Records drawn from a dataset
————————
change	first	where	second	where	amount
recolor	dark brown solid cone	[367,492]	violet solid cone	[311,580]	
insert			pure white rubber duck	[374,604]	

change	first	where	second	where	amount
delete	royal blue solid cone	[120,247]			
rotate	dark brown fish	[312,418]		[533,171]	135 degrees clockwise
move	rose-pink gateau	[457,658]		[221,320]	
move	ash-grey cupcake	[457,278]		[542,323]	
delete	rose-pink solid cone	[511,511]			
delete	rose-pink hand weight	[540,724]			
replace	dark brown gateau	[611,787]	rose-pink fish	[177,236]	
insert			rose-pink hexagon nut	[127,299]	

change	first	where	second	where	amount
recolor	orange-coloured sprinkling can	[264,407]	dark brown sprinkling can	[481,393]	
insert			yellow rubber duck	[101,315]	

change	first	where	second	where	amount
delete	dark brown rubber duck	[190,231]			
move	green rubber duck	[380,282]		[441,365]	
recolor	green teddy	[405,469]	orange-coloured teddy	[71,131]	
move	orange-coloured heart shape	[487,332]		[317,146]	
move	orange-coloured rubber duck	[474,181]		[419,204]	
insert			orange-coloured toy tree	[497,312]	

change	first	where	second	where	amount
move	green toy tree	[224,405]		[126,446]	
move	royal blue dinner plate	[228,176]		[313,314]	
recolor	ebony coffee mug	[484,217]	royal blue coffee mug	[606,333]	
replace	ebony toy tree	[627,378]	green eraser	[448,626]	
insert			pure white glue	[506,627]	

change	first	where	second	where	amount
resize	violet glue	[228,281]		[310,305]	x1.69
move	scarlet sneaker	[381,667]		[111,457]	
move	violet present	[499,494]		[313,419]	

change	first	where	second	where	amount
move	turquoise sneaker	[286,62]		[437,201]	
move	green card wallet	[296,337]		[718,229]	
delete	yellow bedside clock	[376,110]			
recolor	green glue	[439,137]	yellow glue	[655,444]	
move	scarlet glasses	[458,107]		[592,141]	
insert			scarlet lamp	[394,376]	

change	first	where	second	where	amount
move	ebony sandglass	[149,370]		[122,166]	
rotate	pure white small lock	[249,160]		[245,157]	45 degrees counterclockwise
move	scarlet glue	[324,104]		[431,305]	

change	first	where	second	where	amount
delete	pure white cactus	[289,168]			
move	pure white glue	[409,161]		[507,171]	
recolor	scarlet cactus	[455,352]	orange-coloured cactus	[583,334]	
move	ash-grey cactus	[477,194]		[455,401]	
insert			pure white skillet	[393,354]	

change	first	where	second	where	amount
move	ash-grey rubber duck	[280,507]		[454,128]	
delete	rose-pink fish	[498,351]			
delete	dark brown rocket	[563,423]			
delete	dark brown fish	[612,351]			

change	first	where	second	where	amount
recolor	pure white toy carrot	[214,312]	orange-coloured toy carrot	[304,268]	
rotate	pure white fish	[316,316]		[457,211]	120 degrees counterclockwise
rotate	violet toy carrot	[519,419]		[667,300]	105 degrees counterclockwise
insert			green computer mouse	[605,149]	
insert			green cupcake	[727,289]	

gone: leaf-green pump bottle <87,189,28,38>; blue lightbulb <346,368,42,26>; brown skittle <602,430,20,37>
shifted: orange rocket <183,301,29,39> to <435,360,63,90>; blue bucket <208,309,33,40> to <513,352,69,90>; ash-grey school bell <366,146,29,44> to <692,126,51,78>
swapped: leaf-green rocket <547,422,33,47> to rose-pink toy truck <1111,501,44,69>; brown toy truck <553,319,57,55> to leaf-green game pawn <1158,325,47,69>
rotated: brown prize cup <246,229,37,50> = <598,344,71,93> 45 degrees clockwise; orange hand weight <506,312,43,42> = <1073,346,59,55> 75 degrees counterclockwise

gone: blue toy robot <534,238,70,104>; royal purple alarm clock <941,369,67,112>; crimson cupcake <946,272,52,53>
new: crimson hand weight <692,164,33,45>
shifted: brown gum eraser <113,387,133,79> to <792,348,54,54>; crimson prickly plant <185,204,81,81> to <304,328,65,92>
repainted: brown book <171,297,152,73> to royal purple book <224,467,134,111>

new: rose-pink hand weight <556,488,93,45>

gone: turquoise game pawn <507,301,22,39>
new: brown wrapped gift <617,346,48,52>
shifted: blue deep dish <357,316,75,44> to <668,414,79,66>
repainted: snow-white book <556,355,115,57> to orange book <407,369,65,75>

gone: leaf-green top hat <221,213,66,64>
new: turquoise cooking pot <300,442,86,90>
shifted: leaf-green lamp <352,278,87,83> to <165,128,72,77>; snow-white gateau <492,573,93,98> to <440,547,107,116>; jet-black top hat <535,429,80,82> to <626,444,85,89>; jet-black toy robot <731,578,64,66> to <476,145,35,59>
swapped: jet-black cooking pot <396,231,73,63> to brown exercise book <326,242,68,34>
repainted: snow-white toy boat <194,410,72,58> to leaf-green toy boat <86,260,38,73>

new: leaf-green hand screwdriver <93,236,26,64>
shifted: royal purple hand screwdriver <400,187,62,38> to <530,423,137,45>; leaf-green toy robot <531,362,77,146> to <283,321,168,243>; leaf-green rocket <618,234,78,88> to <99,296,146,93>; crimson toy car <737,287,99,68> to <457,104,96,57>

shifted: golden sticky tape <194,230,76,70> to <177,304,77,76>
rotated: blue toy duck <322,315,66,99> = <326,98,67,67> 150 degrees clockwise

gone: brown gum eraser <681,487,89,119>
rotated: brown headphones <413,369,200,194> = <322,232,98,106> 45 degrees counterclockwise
————————
Work instructions » So that nothing is lost, write out each record exactly as it appears above.

Solution for this exercise »
change	first	where	second	where	amount
recolor	dark brown solid cone	[367,492]	violet solid cone	[311,580]	
insert			pure white rubber duck	[374,604]	

change	first	where	second	where	amount
delete	royal blue solid cone	[120,247]			
rotate	dark brown fish	[312,418]		[533,171]	135 degrees clockwise
move	rose-pink gateau	[457,658]		[221,320]	
move	ash-grey cupcake	[457,278]		[542,323]	
delete	rose-pink solid cone	[511,511]			
delete	rose-pink hand weight	[540,724]			
replace	dark brown gateau	[611,787]	rose-pink fish	[177,236]	
insert			rose-pink hexagon nut	[127,299]	

change	first	where	second	where	amount
recolor	orange-coloured sprinkling can	[264,407]	dark brown sprinkling can	[481,393]	
insert			yellow rubber duck	[101,315]	

change	first	where	second	where	amount
delete	dark brown rubber duck	[190,231]			
move	green rubber duck	[380,282]		[441,365]	
recolor	green teddy	[405,469]	orange-coloured teddy	[71,131]	
move	orange-coloured heart shape	[487,332]		[317,146]	
move	orange-coloured rubber duck	[474,181]		[419,204]	
insert			orange-coloured toy tree	[497,312]	

change	first	where	second	where	amount
move	green toy tree	[224,405]		[126,446]	
move	royal blue dinner plate	[228,176]		[313,314]	
recolor	ebony coffee mug	[484,217]	royal blue coffee mug	[606,333]	
replace	ebony toy tree	[627,378]	green eraser	[448,626]	
insert			pure white glue	[506,627]	

change	first	where	second	where	amount
resize	violet glue	[228,281]		[310,305]	x1.69
move	scarlet sneaker	[381,667]		[111,457]	
move	violet present	[499,494]		[313,419]	

change	first	where	second	where	amount
move	turquoise sneaker	[286,62]		[437,201]	
move	green card wallet	[296,337]		[718,229]	
delete	yellow bedside clock	[376,110]			
recolor	green glue	[439,137]	yellow glue	[655,444]	
move	scarlet glasses	[458,107]		[592,141]	
insert			scarlet lamp	[394,376]	

change	first	where	second	where	amount
move	ebony sandglass	[149,370]		[122,166]	
rotate	pure white small lock	[249,160]		[245,157]	45 degrees counterclockwise
move	scarlet glue	[324,104]		[431,305]	

change	first	where	second	where	amount
delete	pure white cactus	[289,168]			
move	pure white glue	[409,161]		[507,171]	
recolor	scarlet cactus	[455,352]	orange-coloured cactus	[583,334]	
move	ash-grey cactus	[477,194]		[455,401]	
insert			pure white skillet	[393,354]	

change	first	where	second	where	amount
move	ash-grey rubber duck	[280,507]		[454,128]	
delete	rose-pink fish	[498,351]			
delete	dark brown rocket	[563,423]			
delete	dark brown fish	[612,351]			

change	first	where	second	where	amount
recolor	pure white toy carrot	[214,312]	orange-coloured toy carrot	[304,268]	
rotate	pure white fish	[316,316]		[457,211]	120 degrees counterclockwise
rotate	violet toy carrot	[519,419]		[667,300]	105 degrees counterclockwise
insert			green computer mouse	[605,149]	
insert			green cupcake	[727,289]	

gone: leaf-green pump bottle <87,189,28,38>; blue lightbulb <346,368,42,26>; brown skittle <602,430,20,37>
shifted: orange rocket <183,301,29,39> to <435,360,63,90>; blue bucket <208,309,33,40> to <513,352,69,90>; ash-grey school bell <366,146,29,44> to <692,126,51,78>
swapped: leaf-green rocket <547,422,33,47> to rose-pink toy truck <1111,501,44,69>; brown toy truck <553,319,57,55> to leaf-green game pawn <1158,325,47,69>
rotated: brown prize cup <246,229,37,50> = <598,344,71,93> 45 degrees clockwise; orange hand weight <506,312,43,42> = <1073,346,59,55> 75 degrees counterclockwise

gone: blue toy robot <534,238,70,104>; royal purple alarm clock <941,369,67,112>; crimson cupcake <946,272,52,53>
new: crimson hand weight <692,164,33,45>
shifted: brown gum eraser <113,387,133,79> to <792,348,54,54>; crimson prickly plant <185,204,81,81> to <304,328,65,92>
repainted: brown book <171,297,152,73> to royal purple book <224,467,134,111>

new: rose-pink hand weight <556,488,93,45>

gone: turquoise game pawn <507,301,22,39>
new: brown wrapped gift <617,346,48,52>
shifted: blue deep dish <357,316,75,44> to <668,414,79,66>
repainted: snow-white book <556,355,115,57> to orange book <407,369,65,75>

gone: leaf-green top hat <221,213,66,64>
new: turquoise cooking pot <300,442,86,90>
shifted: leaf-green lamp <352,278,87,83> to <165,128,72,77>; snow-white gateau <492,573,93,98> to <440,547,107,116>; jet-black top hat <535,429,80,82> to <626,444,85,89>; jet-black toy robot <731,578,64,66> to <476,145,35,59>
swapped: jet-black cooking pot <396,231,73,63> to brown exercise book <326,242,68,34>
repainted: snow-white toy boat <194,410,72,58> to leaf-green toy boat <86,260,38,73>

new: leaf-green hand screwdriver <93,236,26,64>
shifted: royal purple hand screwdriver <400,187,62,38> to <530,423,137,45>; leaf-green toy robot <531,362,77,146> to <283,321,168,243>; leaf-green rocket <618,234,78,88> to <99,296,146,93>; crimson toy car <737,287,99,68> to <457,104,96,57>

shifted: golden sticky tape <194,230,76,70> to <177,304,77,76>
rotated: blue toy duck <322,315,66,99> = <326,98,67,67> 150 degrees clockwise

gone: brown gum eraser <681,487,89,119>
rotated: brown headphones <413,369,200,194> = <322,232,98,106> 45 degrees counterclockwise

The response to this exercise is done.